━━ PROVIDED RECORDS ━━

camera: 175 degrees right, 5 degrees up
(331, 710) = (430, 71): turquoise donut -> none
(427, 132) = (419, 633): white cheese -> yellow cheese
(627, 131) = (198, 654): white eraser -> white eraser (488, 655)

━━━
━━ PROVIDED RECORDS ━━

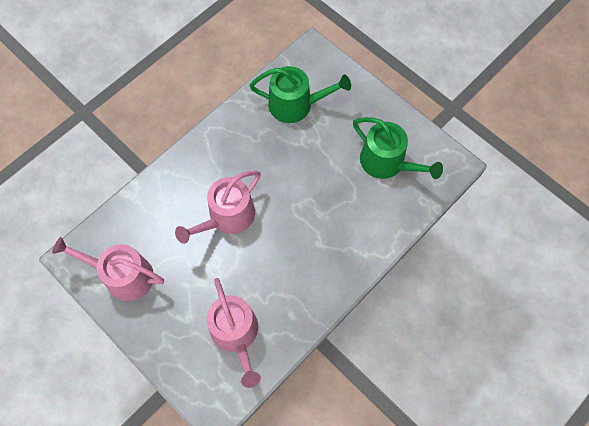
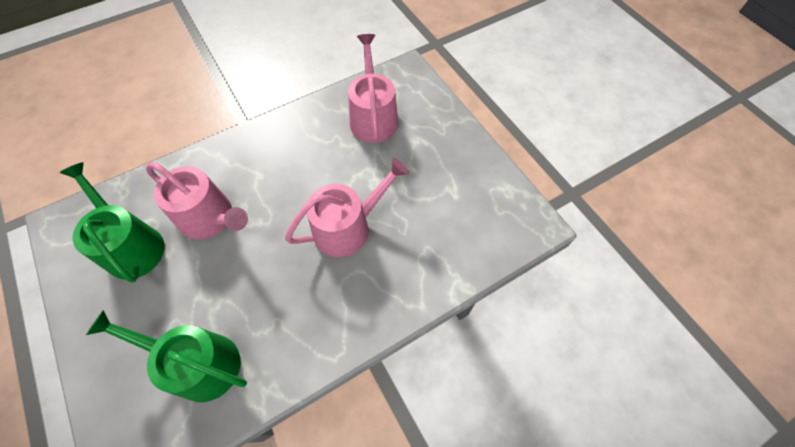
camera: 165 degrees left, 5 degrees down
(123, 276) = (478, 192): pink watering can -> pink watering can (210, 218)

━━━

-- WHAT THE TASK REQUIRES --
Scan the listing above and work out how many of its lines contain the word "degrees". Report only that number.

-- ANSWER --
2